** Opening Available data block **

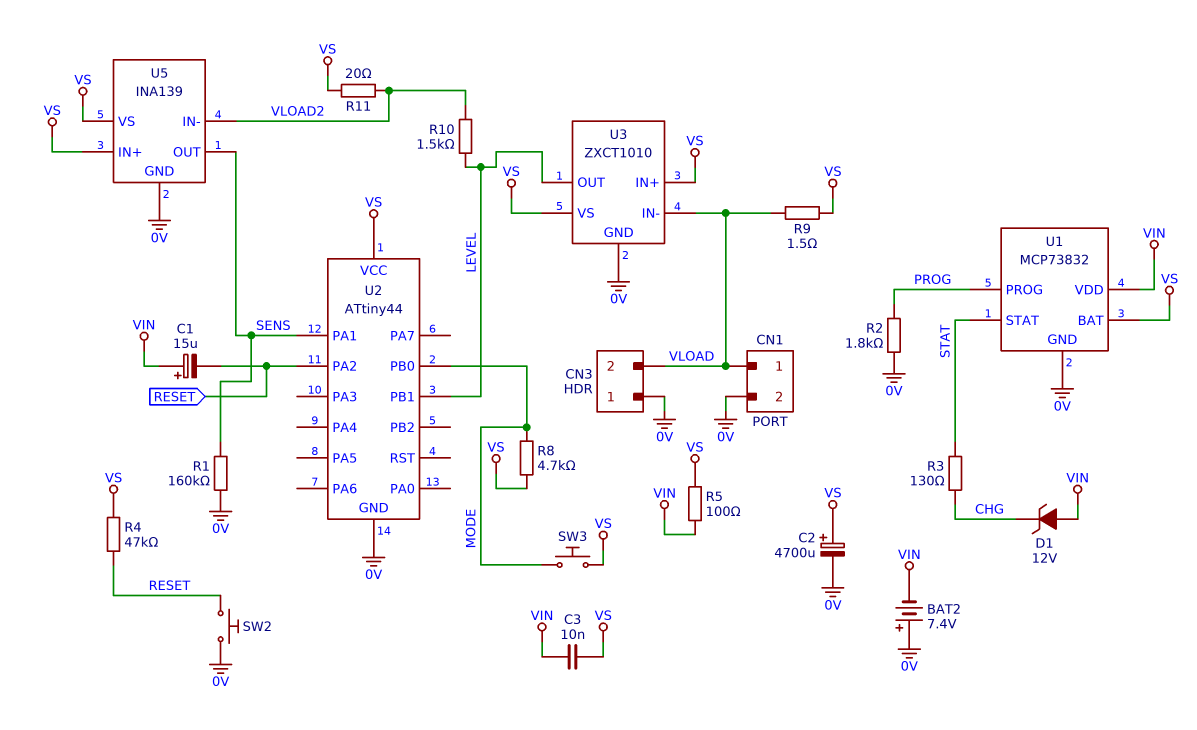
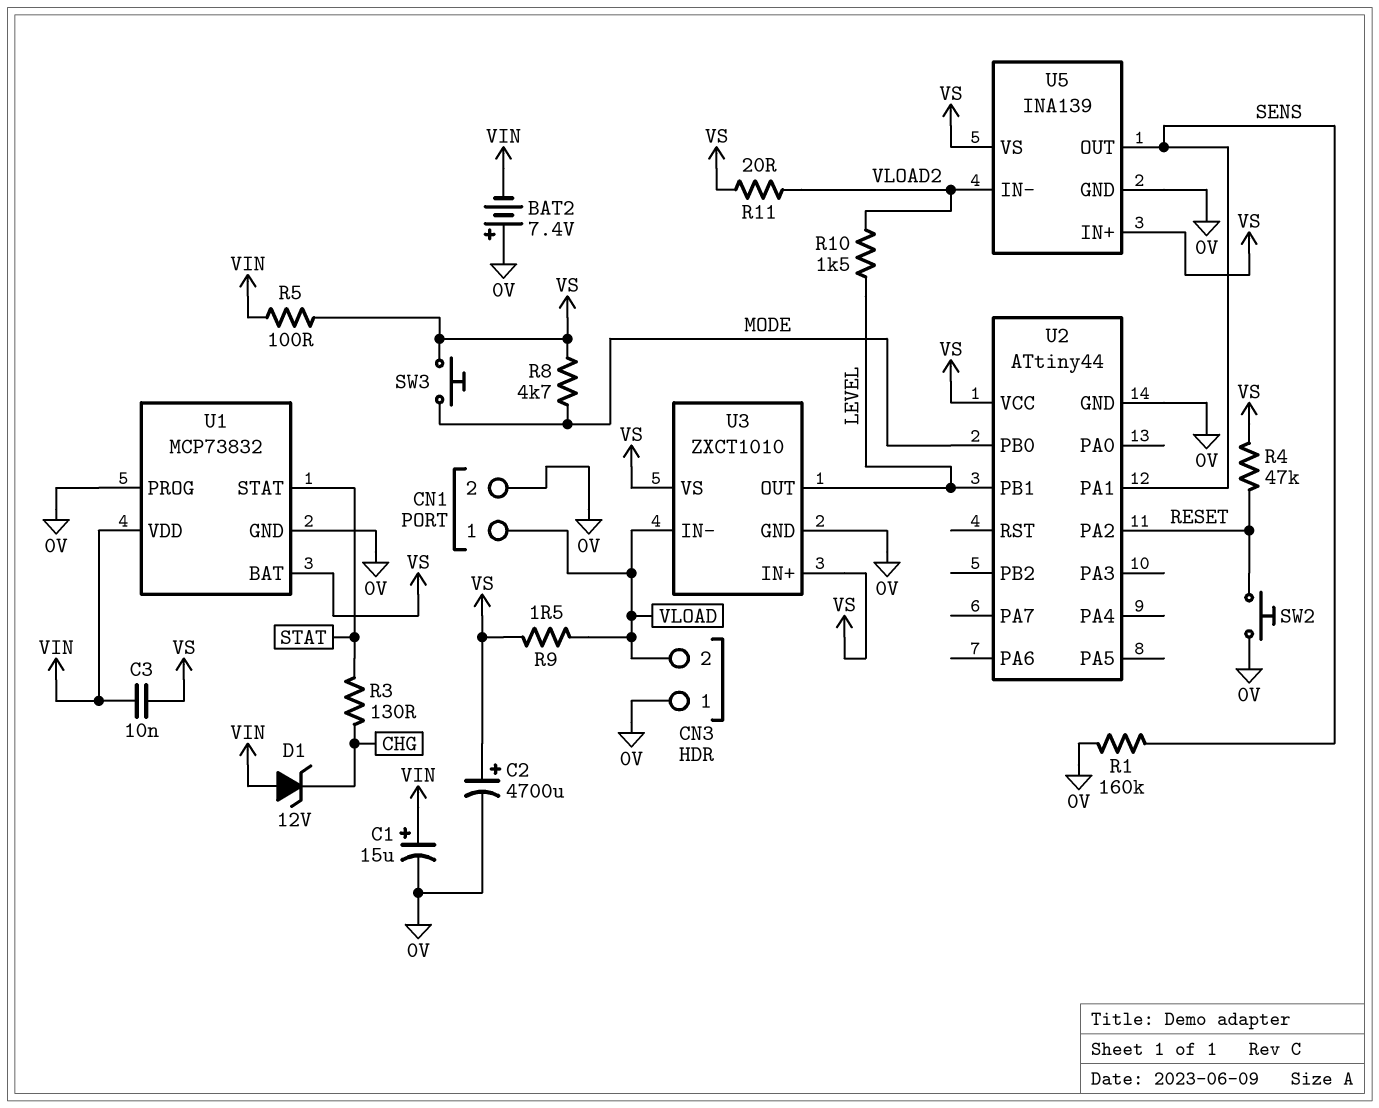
C1: 15uF (plus VIN, minus RESET) -> 15uF (plus VIN, minus 0V)
R2: 1.8k (0V, PROG) -> none
U1 pin PROG: PROG -> 0V

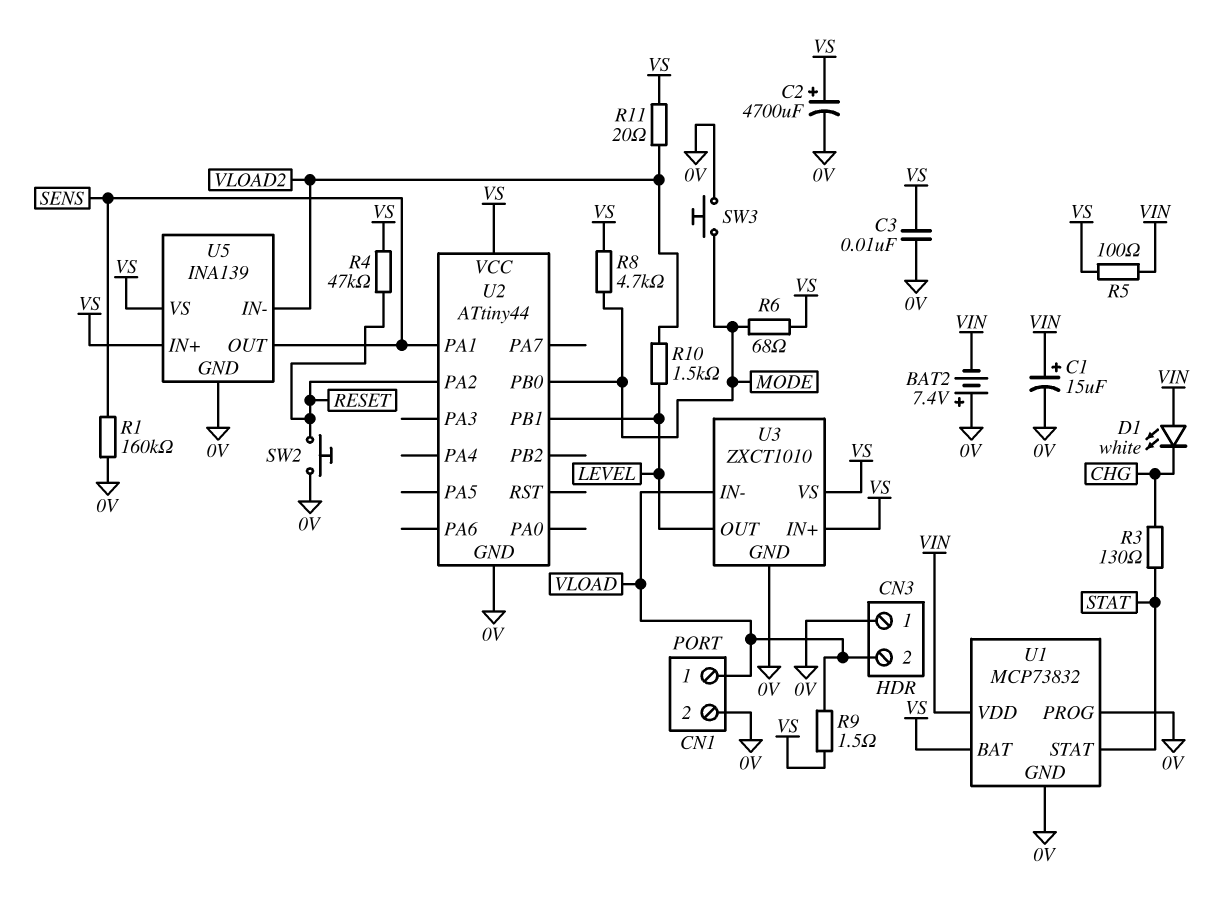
C3: 10nF (VIN, VS) -> 10nF (0V, VS)
D1: zener 12V (A VIN, K CHG) -> LED white (A VIN, K CHG)
R6: none -> 68 (MODE, VS)
SW3: button (MODE, VS) -> button (0V, MODE)

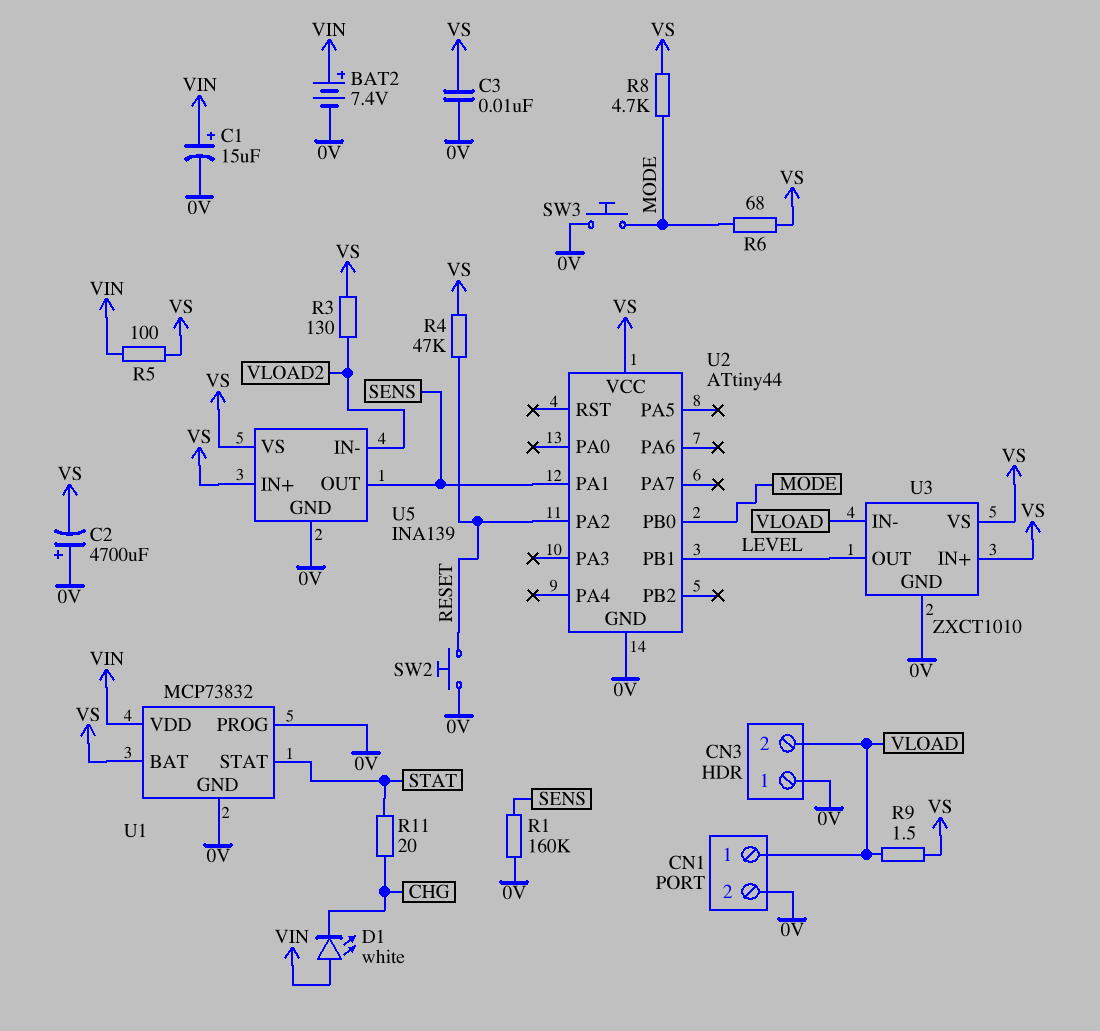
BAT2: 7.4V (plus 0V, minus VIN) -> 7.4V (plus VIN, minus 0V)
C2: 4700uF (plus VS, minus 0V) -> 4700uF (plus 0V, minus VS)
R3: 130 (CHG, STAT) -> 130 (VLOAD2, VS)
R10: 1.5k (LEVEL, VLOAD2) -> none
R11: 20 (VLOAD2, VS) -> 20 (CHG, STAT)

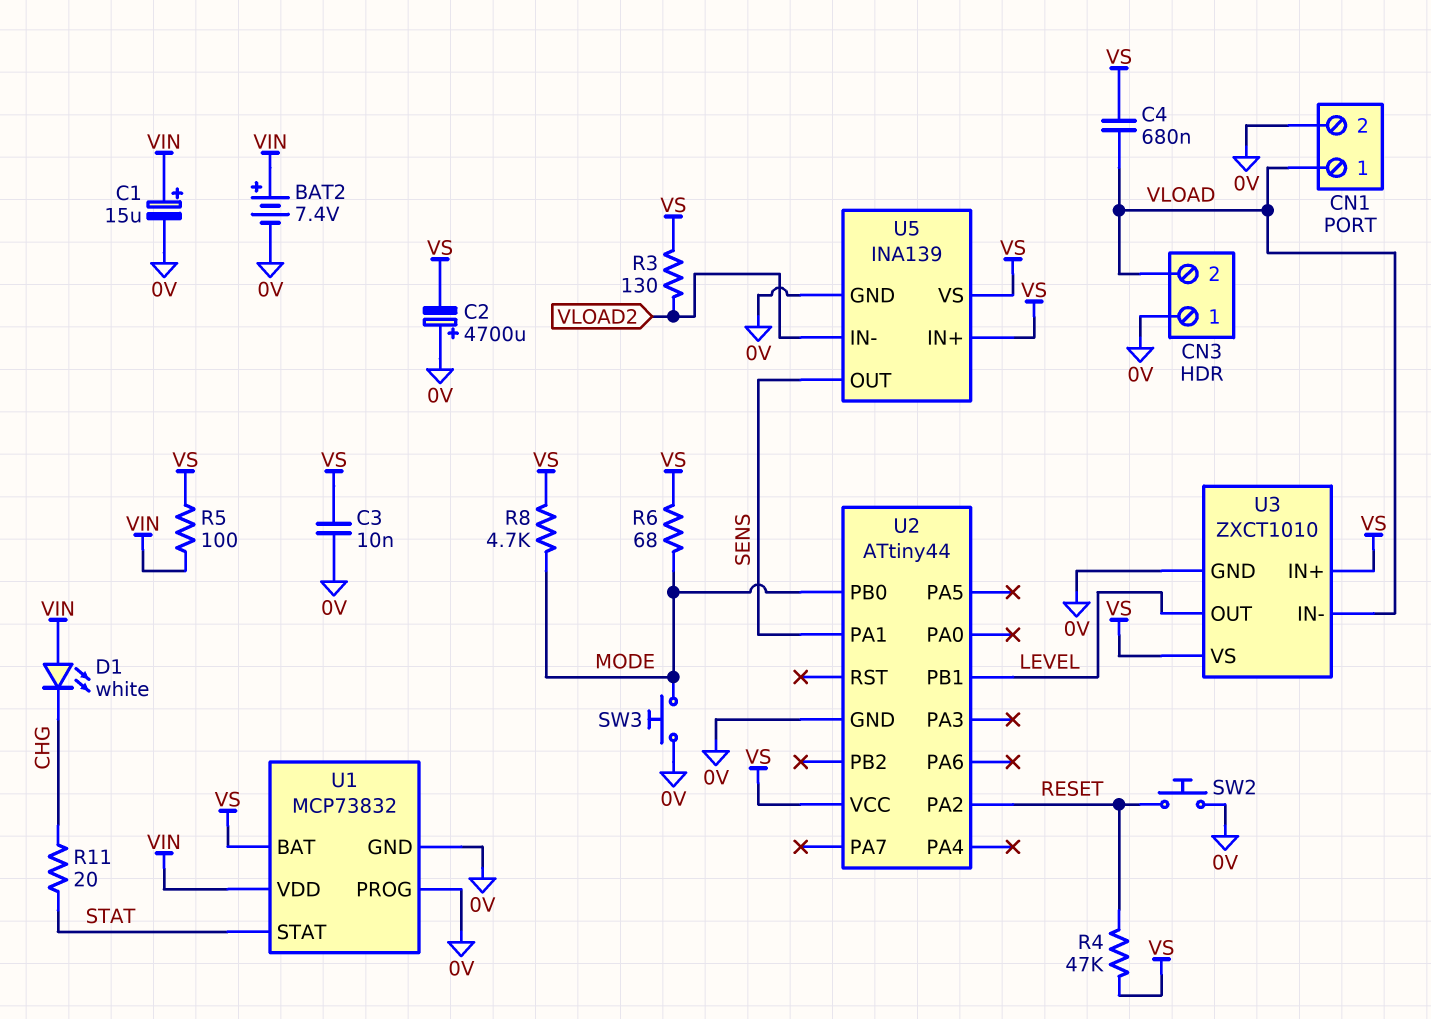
C4: none -> 680nF (VLOAD, VS)
R1: 160k (0V, SENS) -> none
R9: 1.5 (VLOAD, VS) -> none

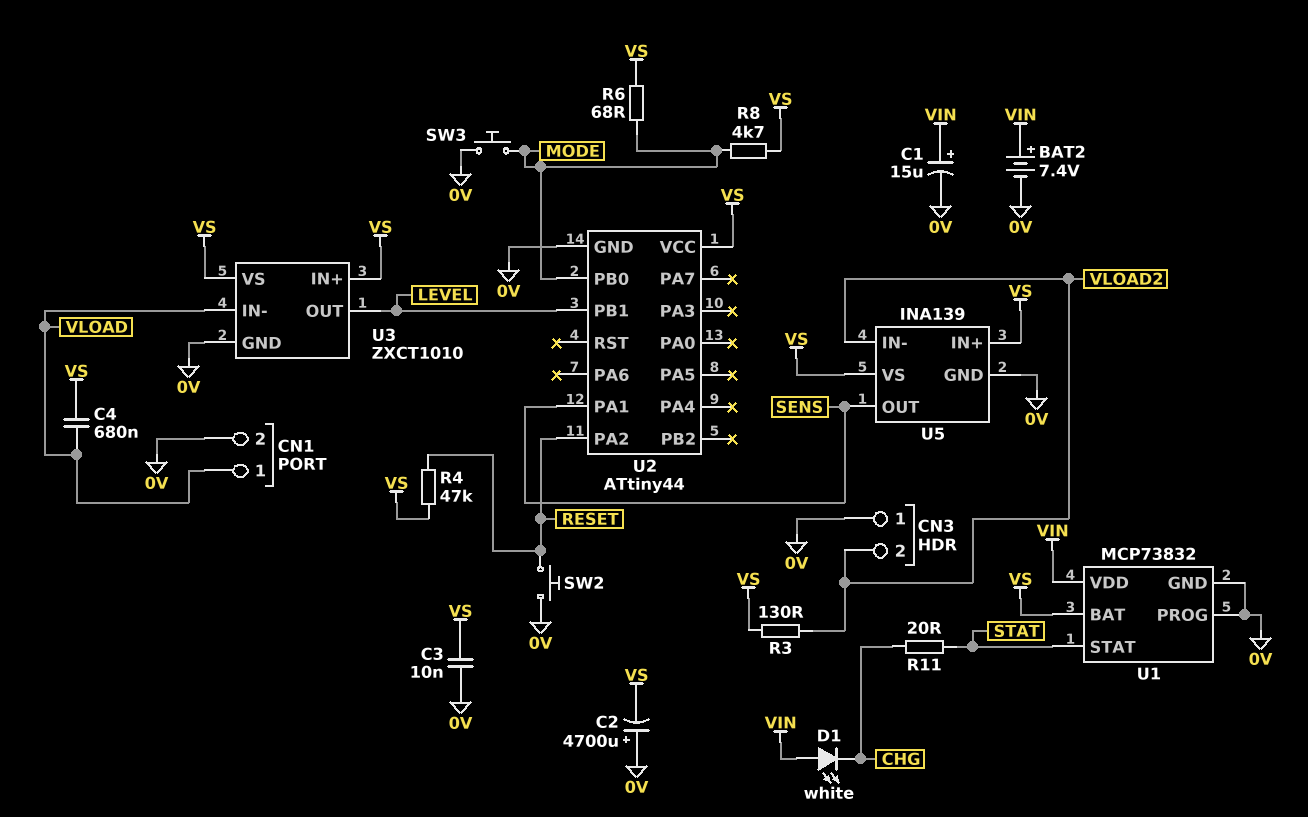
CN3 pin 2: VLOAD -> VLOAD2
R5: 100 (VIN, VS) -> none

** Closing Available data block **

## Instructions for the task
Read the listing. Copy each line that has the word "PROG" in it.

## Exercise solution
R2: 1.8k (0V, PROG) -> none
U1 pin PROG: PROG -> 0V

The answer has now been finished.